Data to use:
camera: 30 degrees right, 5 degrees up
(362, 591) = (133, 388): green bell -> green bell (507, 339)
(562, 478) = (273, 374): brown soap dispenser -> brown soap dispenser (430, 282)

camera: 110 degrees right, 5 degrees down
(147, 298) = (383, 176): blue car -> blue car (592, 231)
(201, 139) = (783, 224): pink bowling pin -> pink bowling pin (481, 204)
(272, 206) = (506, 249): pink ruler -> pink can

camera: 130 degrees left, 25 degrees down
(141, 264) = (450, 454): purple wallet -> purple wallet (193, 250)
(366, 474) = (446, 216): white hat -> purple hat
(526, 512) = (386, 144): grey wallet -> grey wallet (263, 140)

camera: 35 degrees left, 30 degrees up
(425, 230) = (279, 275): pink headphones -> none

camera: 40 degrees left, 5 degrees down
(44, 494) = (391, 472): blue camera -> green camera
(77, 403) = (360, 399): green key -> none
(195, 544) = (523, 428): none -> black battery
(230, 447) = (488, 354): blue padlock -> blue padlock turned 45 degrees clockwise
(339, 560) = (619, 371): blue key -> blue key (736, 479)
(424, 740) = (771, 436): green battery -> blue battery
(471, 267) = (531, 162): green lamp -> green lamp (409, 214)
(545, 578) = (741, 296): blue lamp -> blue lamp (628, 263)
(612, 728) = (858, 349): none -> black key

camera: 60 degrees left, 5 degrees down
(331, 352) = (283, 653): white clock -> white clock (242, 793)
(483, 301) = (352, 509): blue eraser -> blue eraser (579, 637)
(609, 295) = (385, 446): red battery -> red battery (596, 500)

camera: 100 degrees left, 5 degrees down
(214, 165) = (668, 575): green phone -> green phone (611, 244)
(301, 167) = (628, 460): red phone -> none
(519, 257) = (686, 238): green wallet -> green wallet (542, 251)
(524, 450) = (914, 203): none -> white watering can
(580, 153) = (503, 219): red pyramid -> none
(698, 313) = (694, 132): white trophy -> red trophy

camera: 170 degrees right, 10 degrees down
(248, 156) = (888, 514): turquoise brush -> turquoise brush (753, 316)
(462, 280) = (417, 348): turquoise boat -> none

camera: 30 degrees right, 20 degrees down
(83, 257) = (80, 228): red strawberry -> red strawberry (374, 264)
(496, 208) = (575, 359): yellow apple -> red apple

Exercise objective:
One inclusive range is required: first line of the data through the line containing "(471, 267) = (531, 162): green". Set it down exactly and output nothing else.

Your solution:
camera: 30 degrees right, 5 degrees up
(362, 591) = (133, 388): green bell -> green bell (507, 339)
(562, 478) = (273, 374): brown soap dispenser -> brown soap dispenser (430, 282)

camera: 110 degrees right, 5 degrees down
(147, 298) = (383, 176): blue car -> blue car (592, 231)
(201, 139) = (783, 224): pink bowling pin -> pink bowling pin (481, 204)
(272, 206) = (506, 249): pink ruler -> pink can

camera: 130 degrees left, 25 degrees down
(141, 264) = (450, 454): purple wallet -> purple wallet (193, 250)
(366, 474) = (446, 216): white hat -> purple hat
(526, 512) = (386, 144): grey wallet -> grey wallet (263, 140)

camera: 35 degrees left, 30 degrees up
(425, 230) = (279, 275): pink headphones -> none

camera: 40 degrees left, 5 degrees down
(44, 494) = (391, 472): blue camera -> green camera
(77, 403) = (360, 399): green key -> none
(195, 544) = (523, 428): none -> black battery
(230, 447) = (488, 354): blue padlock -> blue padlock turned 45 degrees clockwise
(339, 560) = (619, 371): blue key -> blue key (736, 479)
(424, 740) = (771, 436): green battery -> blue battery
(471, 267) = (531, 162): green lamp -> green lamp (409, 214)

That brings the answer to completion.